REQUIRED WORK — Copy each line of the data below exactly, leaving out pictures.

Start of EXERCISE MATERIAL

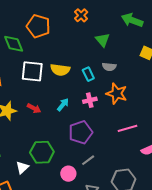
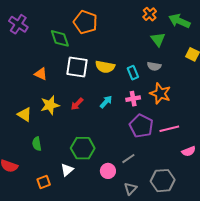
orange cross: (81, 15) -> (150, 14), moved
green triangle: (103, 40) -> (158, 39), moved
red arrow: (34, 108) -> (77, 104), turned 104
purple pentagon: (81, 132) -> (141, 126), moved, turned -30
white triangle: (22, 168) -> (67, 170), moved

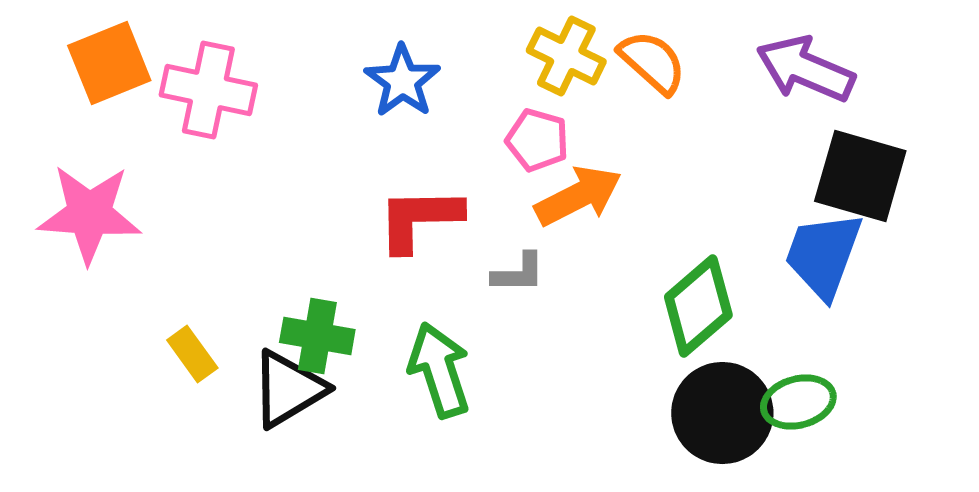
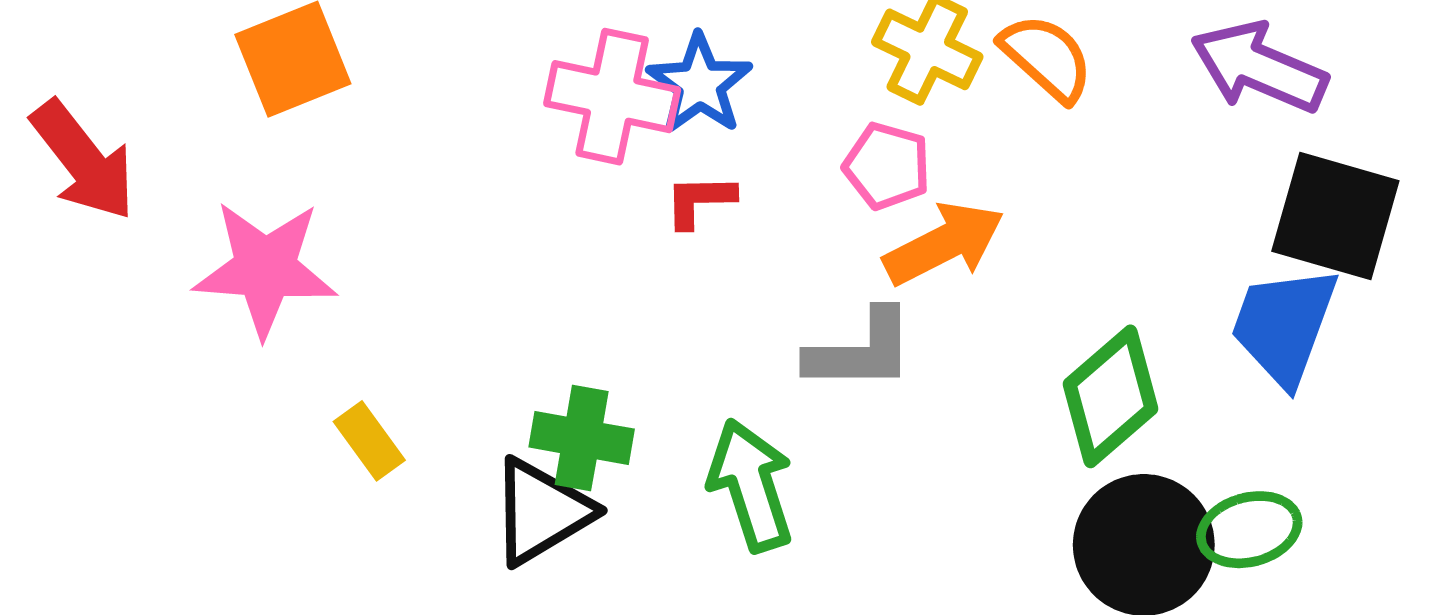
pink cross: (208, 90) -> (612, 97), moved
red L-shape: (419, 219) -> (700, 201), moved, size x0.6
gray L-shape: (518, 273) -> (861, 351), size x1.5
yellow rectangle: (192, 354) -> (369, 441), moved

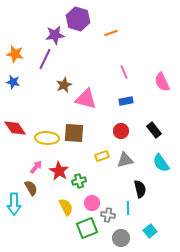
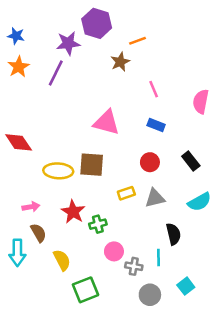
orange star: (15, 54) -> (19, 67), turned 30
blue star: (13, 82) -> (16, 36), moved
pink semicircle: (162, 82) -> (201, 101), turned 36
brown star: (64, 85) -> (120, 62), moved
blue rectangle: (126, 101) -> (156, 125), turned 32
red diamond: (15, 128) -> (19, 142), moved
cyan semicircle: (161, 163) -> (199, 202), turned -84
pink arrow: (36, 167) -> (31, 207), moved, turned 40
yellow semicircle: (66, 207) -> (62, 260), moved
green square: (87, 228) -> (85, 290), moved

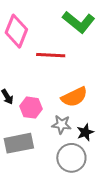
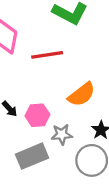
gray star: (61, 125) -> (62, 134), moved

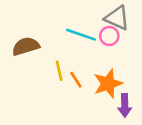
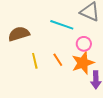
pink circle: (109, 36) -> (84, 44), moved
yellow line: (59, 71) -> (35, 61), moved

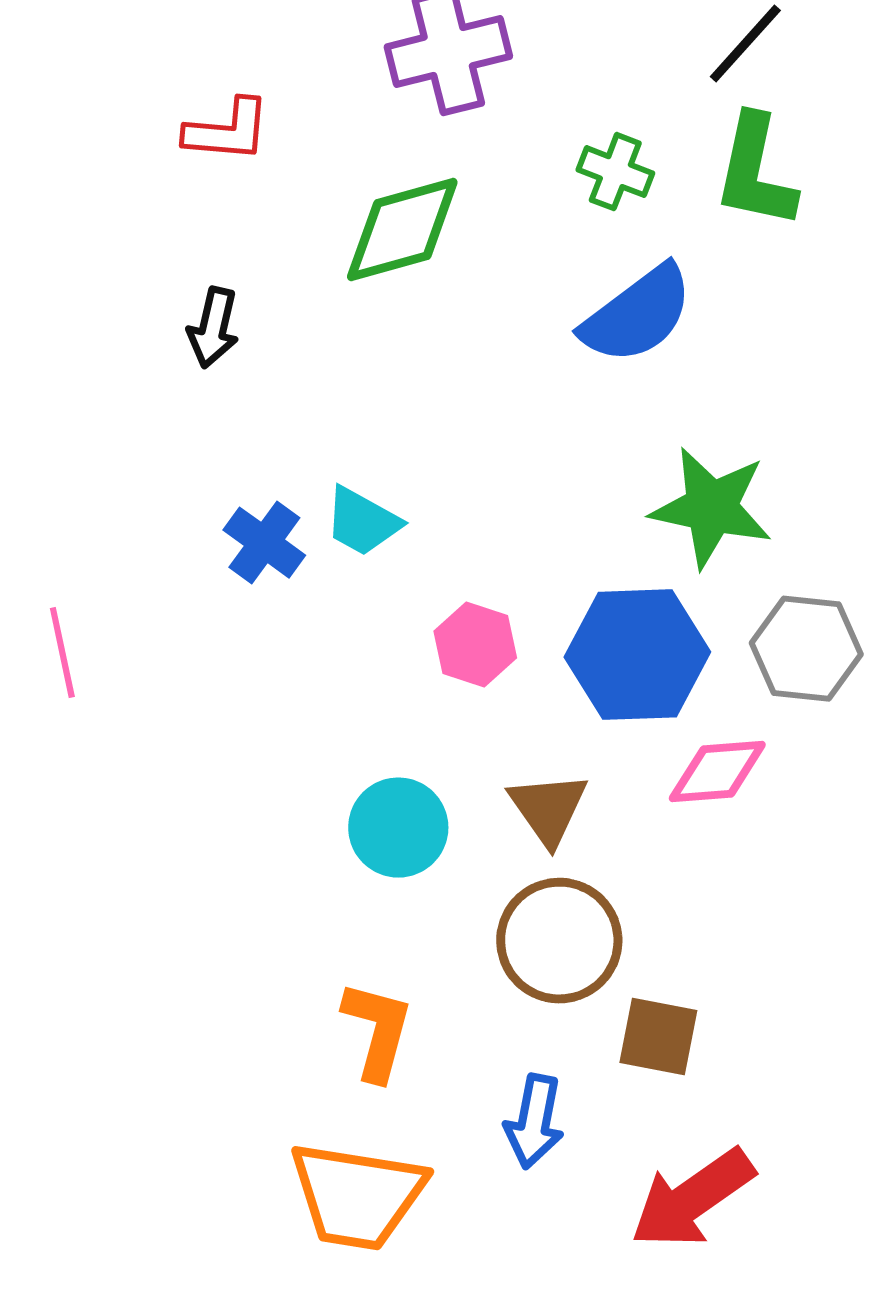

End of EXERCISE MATERIAL

RESPONSE BOX —
orange cross: (81, 15) -> (150, 14), moved
green triangle: (103, 40) -> (158, 39), moved
red arrow: (34, 108) -> (77, 104), turned 104
purple pentagon: (81, 132) -> (141, 126), moved, turned -30
white triangle: (22, 168) -> (67, 170), moved

pink cross: (208, 90) -> (612, 97), moved
red L-shape: (419, 219) -> (700, 201), moved, size x0.6
gray L-shape: (518, 273) -> (861, 351), size x1.5
yellow rectangle: (192, 354) -> (369, 441), moved

orange star: (15, 54) -> (19, 67), turned 30
blue star: (13, 82) -> (16, 36), moved
pink semicircle: (162, 82) -> (201, 101), turned 36
brown star: (64, 85) -> (120, 62), moved
blue rectangle: (126, 101) -> (156, 125), turned 32
red diamond: (15, 128) -> (19, 142), moved
cyan semicircle: (161, 163) -> (199, 202), turned -84
pink arrow: (36, 167) -> (31, 207), moved, turned 40
yellow semicircle: (66, 207) -> (62, 260), moved
green square: (87, 228) -> (85, 290), moved

gray star: (61, 125) -> (62, 134), moved

pink circle: (109, 36) -> (84, 44), moved
yellow line: (59, 71) -> (35, 61), moved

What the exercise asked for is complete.